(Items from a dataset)
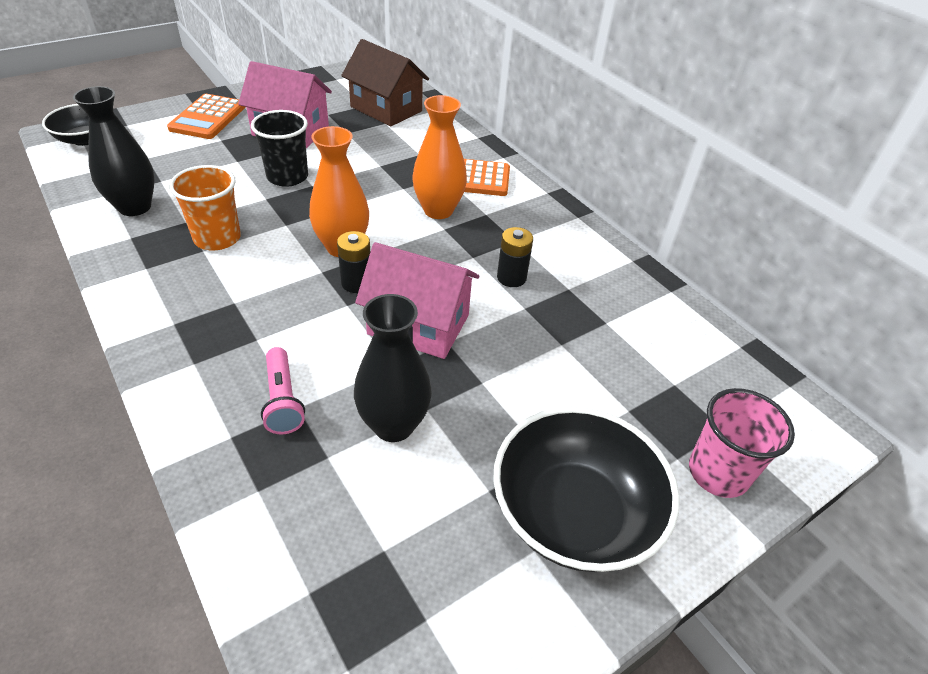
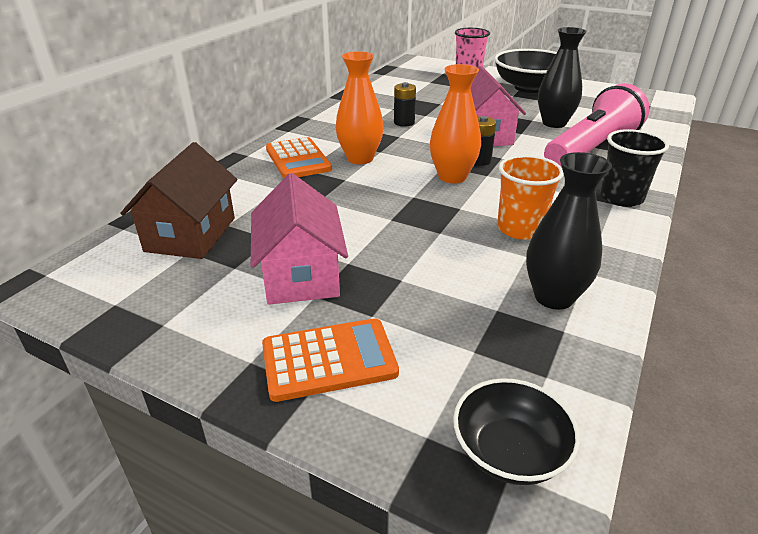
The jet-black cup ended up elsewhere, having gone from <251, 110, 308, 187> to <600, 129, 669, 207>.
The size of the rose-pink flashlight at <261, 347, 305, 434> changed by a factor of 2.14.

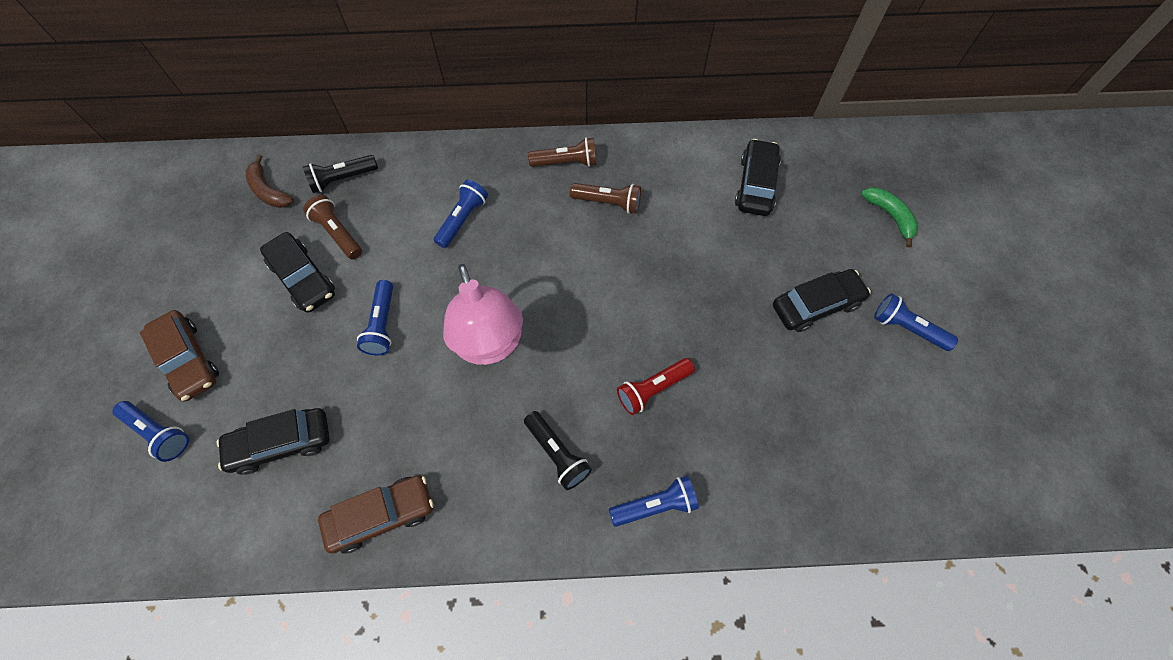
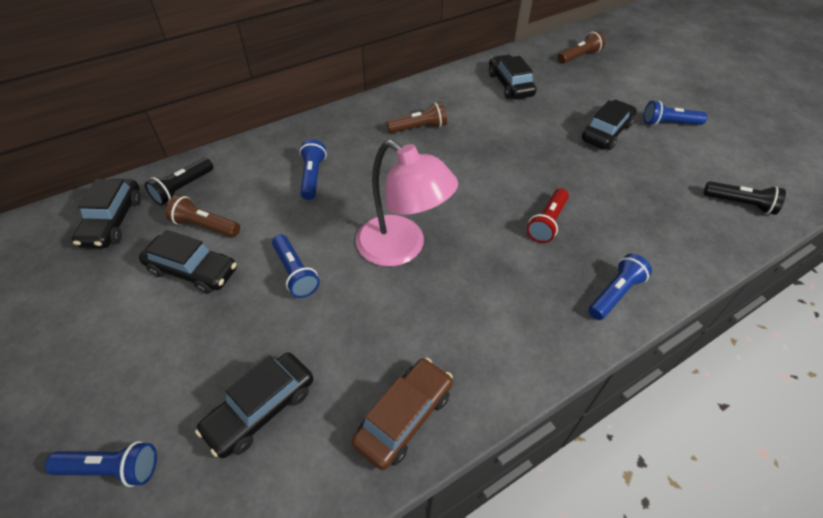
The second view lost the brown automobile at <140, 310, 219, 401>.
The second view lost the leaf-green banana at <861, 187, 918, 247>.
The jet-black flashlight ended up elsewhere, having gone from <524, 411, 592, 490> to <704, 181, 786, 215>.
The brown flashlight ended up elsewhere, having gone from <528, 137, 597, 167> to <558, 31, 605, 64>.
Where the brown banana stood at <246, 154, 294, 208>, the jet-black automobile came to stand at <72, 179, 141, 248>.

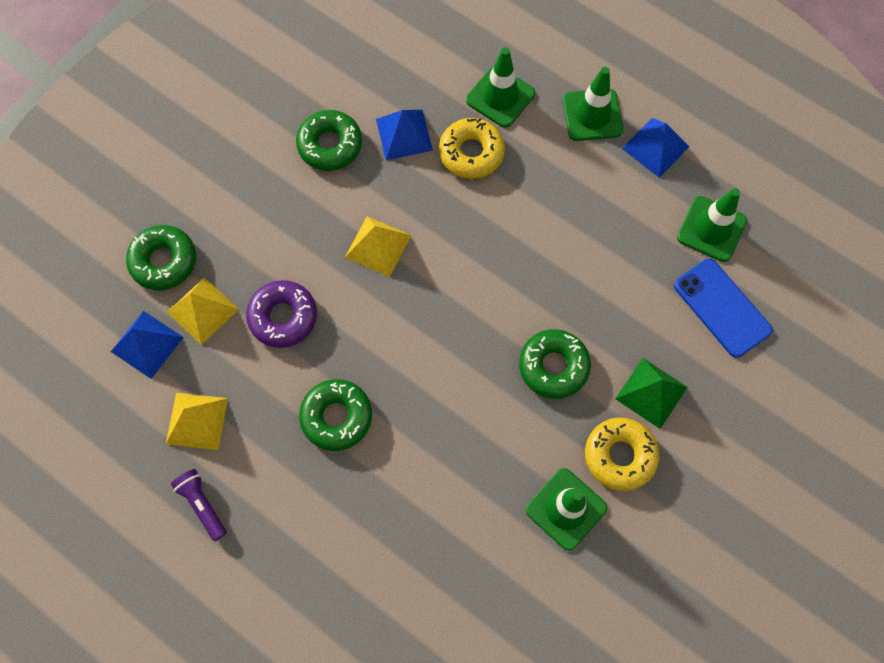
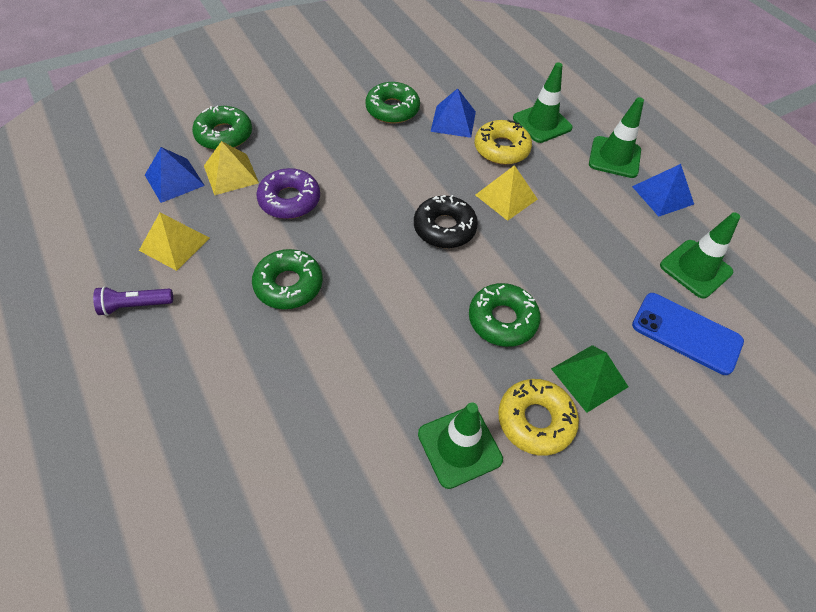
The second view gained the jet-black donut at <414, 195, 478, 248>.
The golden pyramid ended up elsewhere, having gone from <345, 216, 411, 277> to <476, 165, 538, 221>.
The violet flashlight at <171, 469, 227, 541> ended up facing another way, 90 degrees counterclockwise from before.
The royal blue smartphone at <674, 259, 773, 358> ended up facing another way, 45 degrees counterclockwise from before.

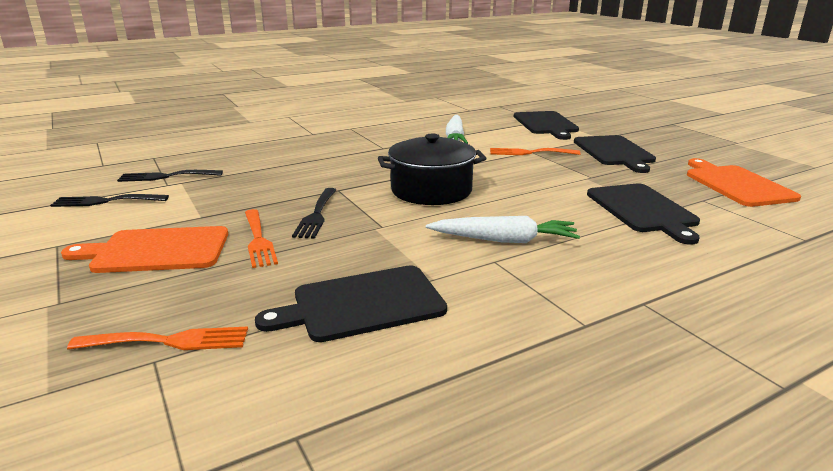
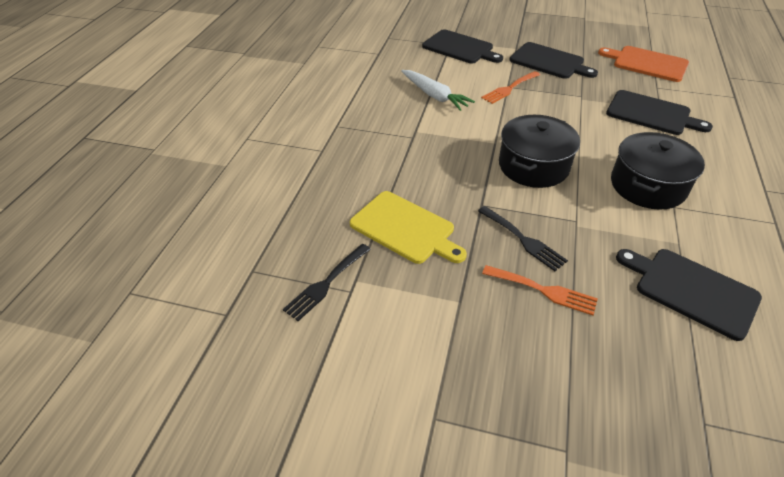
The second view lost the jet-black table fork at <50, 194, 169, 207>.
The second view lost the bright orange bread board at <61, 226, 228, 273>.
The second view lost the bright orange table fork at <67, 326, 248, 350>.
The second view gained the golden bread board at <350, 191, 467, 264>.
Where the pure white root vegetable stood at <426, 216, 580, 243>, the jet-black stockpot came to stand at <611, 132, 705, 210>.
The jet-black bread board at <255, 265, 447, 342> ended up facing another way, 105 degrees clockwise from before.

#### The problem
The output must match, line for line, the span from the line containing "The royal blue" through the end of the data, with the pictures removed.

#### Written response
The royal blue smartphone at <674, 259, 773, 358> ended up facing another way, 45 degrees counterclockwise from before.

The second view lost the jet-black table fork at <50, 194, 169, 207>.
The second view lost the bright orange bread board at <61, 226, 228, 273>.
The second view lost the bright orange table fork at <67, 326, 248, 350>.
The second view gained the golden bread board at <350, 191, 467, 264>.
Where the pure white root vegetable stood at <426, 216, 580, 243>, the jet-black stockpot came to stand at <611, 132, 705, 210>.
The jet-black bread board at <255, 265, 447, 342> ended up facing another way, 105 degrees clockwise from before.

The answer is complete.